About this exercise: Every record must be copied out exactly.
(Dataset Opens)
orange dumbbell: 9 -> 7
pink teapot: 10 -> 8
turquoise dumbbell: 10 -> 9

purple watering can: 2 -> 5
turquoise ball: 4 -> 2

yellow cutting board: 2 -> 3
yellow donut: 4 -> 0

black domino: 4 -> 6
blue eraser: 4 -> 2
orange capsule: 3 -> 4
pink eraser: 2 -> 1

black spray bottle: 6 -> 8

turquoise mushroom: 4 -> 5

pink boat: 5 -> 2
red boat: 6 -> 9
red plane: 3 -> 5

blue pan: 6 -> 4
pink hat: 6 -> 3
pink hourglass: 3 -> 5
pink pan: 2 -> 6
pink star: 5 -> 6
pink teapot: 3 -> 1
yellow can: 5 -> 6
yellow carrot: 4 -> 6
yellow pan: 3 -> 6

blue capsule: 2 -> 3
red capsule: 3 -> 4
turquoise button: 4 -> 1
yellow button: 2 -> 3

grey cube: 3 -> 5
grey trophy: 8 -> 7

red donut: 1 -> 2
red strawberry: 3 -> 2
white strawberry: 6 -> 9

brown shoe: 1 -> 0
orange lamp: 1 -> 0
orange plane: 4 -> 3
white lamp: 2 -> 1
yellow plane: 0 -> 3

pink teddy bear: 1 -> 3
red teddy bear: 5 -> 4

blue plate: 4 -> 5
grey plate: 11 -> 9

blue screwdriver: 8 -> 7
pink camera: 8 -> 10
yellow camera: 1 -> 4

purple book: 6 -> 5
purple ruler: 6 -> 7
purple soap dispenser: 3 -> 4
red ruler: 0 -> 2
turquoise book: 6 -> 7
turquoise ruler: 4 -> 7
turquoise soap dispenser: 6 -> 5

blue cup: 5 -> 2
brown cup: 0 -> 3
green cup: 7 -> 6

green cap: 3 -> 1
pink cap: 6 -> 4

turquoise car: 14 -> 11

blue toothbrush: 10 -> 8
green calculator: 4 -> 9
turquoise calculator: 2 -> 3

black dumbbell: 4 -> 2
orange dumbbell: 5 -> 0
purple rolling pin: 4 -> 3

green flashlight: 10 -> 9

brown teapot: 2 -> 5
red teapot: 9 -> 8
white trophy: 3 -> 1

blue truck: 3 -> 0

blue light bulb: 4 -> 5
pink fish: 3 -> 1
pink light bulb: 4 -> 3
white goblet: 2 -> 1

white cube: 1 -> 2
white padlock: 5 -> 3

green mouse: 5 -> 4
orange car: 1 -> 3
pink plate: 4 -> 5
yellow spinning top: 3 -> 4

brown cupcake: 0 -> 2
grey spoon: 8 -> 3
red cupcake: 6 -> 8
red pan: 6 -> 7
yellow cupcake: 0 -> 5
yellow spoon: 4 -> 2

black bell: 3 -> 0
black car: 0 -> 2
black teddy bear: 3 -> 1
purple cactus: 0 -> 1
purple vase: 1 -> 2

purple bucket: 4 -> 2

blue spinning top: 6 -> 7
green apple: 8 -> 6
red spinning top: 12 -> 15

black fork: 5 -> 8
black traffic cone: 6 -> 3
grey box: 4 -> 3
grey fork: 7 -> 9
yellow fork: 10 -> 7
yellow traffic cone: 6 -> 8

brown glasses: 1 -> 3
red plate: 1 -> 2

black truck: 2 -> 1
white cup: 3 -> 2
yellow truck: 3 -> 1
(Dataset Closes)
Problem solution:
orange dumbbell: 9 -> 7
pink teapot: 10 -> 8
turquoise dumbbell: 10 -> 9

purple watering can: 2 -> 5
turquoise ball: 4 -> 2

yellow cutting board: 2 -> 3
yellow donut: 4 -> 0

black domino: 4 -> 6
blue eraser: 4 -> 2
orange capsule: 3 -> 4
pink eraser: 2 -> 1

black spray bottle: 6 -> 8

turquoise mushroom: 4 -> 5

pink boat: 5 -> 2
red boat: 6 -> 9
red plane: 3 -> 5

blue pan: 6 -> 4
pink hat: 6 -> 3
pink hourglass: 3 -> 5
pink pan: 2 -> 6
pink star: 5 -> 6
pink teapot: 3 -> 1
yellow can: 5 -> 6
yellow carrot: 4 -> 6
yellow pan: 3 -> 6

blue capsule: 2 -> 3
red capsule: 3 -> 4
turquoise button: 4 -> 1
yellow button: 2 -> 3

grey cube: 3 -> 5
grey trophy: 8 -> 7

red donut: 1 -> 2
red strawberry: 3 -> 2
white strawberry: 6 -> 9

brown shoe: 1 -> 0
orange lamp: 1 -> 0
orange plane: 4 -> 3
white lamp: 2 -> 1
yellow plane: 0 -> 3

pink teddy bear: 1 -> 3
red teddy bear: 5 -> 4

blue plate: 4 -> 5
grey plate: 11 -> 9

blue screwdriver: 8 -> 7
pink camera: 8 -> 10
yellow camera: 1 -> 4

purple book: 6 -> 5
purple ruler: 6 -> 7
purple soap dispenser: 3 -> 4
red ruler: 0 -> 2
turquoise book: 6 -> 7
turquoise ruler: 4 -> 7
turquoise soap dispenser: 6 -> 5

blue cup: 5 -> 2
brown cup: 0 -> 3
green cup: 7 -> 6

green cap: 3 -> 1
pink cap: 6 -> 4

turquoise car: 14 -> 11

blue toothbrush: 10 -> 8
green calculator: 4 -> 9
turquoise calculator: 2 -> 3

black dumbbell: 4 -> 2
orange dumbbell: 5 -> 0
purple rolling pin: 4 -> 3

green flashlight: 10 -> 9

brown teapot: 2 -> 5
red teapot: 9 -> 8
white trophy: 3 -> 1

blue truck: 3 -> 0

blue light bulb: 4 -> 5
pink fish: 3 -> 1
pink light bulb: 4 -> 3
white goblet: 2 -> 1

white cube: 1 -> 2
white padlock: 5 -> 3

green mouse: 5 -> 4
orange car: 1 -> 3
pink plate: 4 -> 5
yellow spinning top: 3 -> 4

brown cupcake: 0 -> 2
grey spoon: 8 -> 3
red cupcake: 6 -> 8
red pan: 6 -> 7
yellow cupcake: 0 -> 5
yellow spoon: 4 -> 2

black bell: 3 -> 0
black car: 0 -> 2
black teddy bear: 3 -> 1
purple cactus: 0 -> 1
purple vase: 1 -> 2

purple bucket: 4 -> 2

blue spinning top: 6 -> 7
green apple: 8 -> 6
red spinning top: 12 -> 15

black fork: 5 -> 8
black traffic cone: 6 -> 3
grey box: 4 -> 3
grey fork: 7 -> 9
yellow fork: 10 -> 7
yellow traffic cone: 6 -> 8

brown glasses: 1 -> 3
red plate: 1 -> 2

black truck: 2 -> 1
white cup: 3 -> 2
yellow truck: 3 -> 1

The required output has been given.